**PROBLEM TO SOLVE:**
Could you filter the listing for lines with the word "rotated" and return them?

**RAW DATA:**
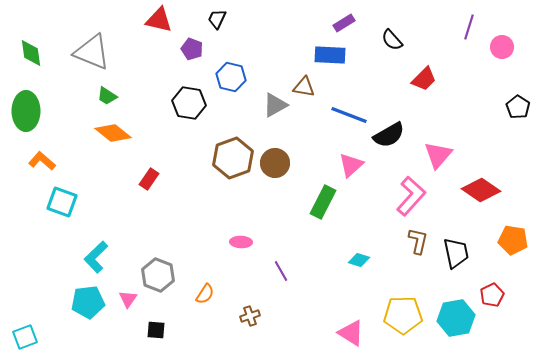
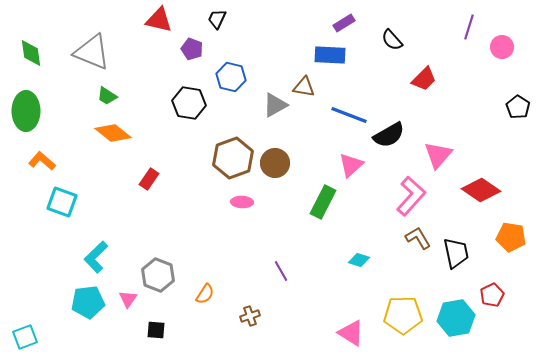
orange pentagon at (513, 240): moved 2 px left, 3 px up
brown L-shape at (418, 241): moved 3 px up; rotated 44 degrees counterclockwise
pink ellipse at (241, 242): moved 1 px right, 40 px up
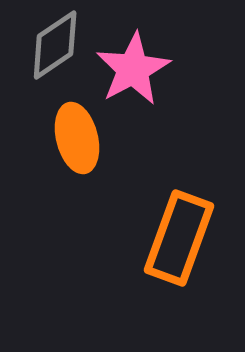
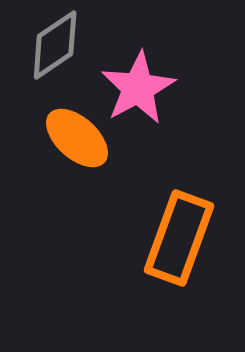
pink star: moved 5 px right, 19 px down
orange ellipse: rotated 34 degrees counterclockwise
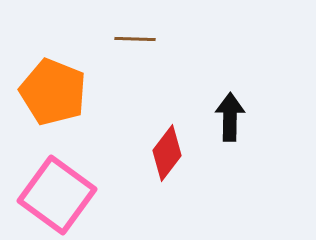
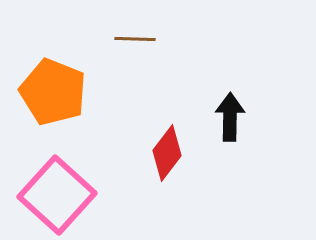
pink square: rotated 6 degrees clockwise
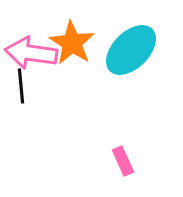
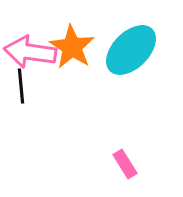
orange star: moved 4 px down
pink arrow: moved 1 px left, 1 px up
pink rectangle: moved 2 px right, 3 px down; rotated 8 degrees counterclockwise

* * *

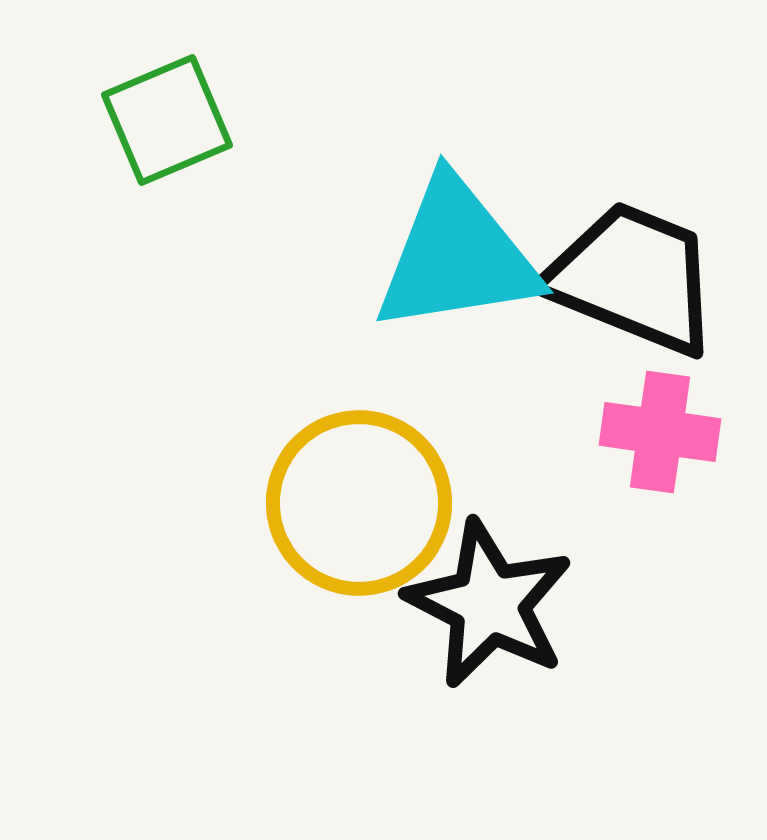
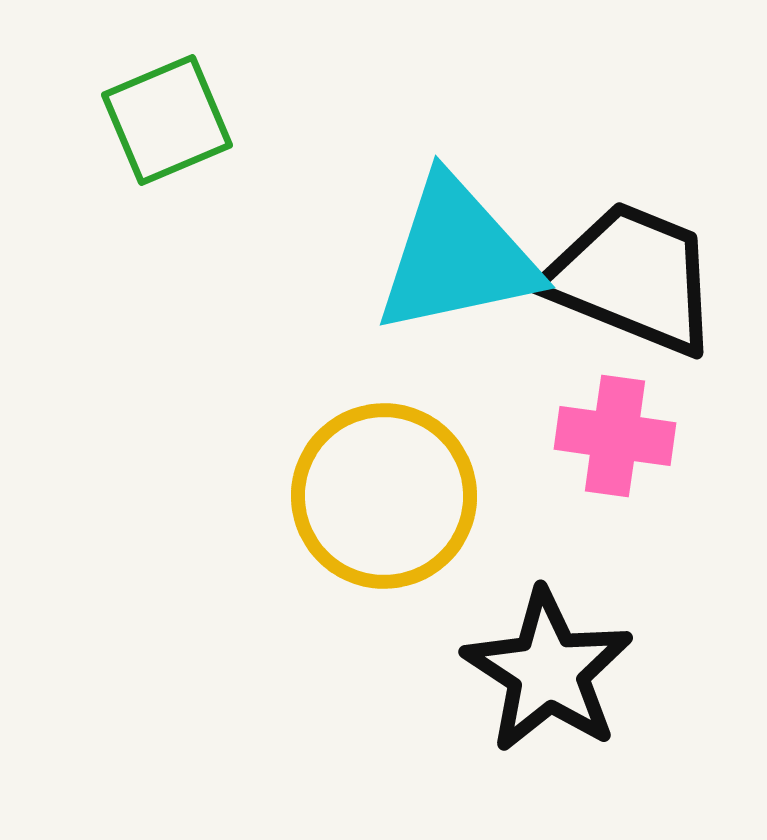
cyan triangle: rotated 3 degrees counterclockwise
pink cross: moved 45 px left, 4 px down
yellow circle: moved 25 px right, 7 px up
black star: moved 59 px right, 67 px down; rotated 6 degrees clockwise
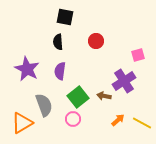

**OUTPUT:**
brown L-shape at (418, 241): moved 3 px up; rotated 44 degrees counterclockwise
orange ellipse: rotated 34 degrees counterclockwise
pink square: rotated 6 degrees clockwise
pink rectangle: moved 2 px right, 3 px down; rotated 8 degrees counterclockwise
cyan triangle: rotated 3 degrees counterclockwise
black star: moved 59 px right, 67 px down; rotated 6 degrees clockwise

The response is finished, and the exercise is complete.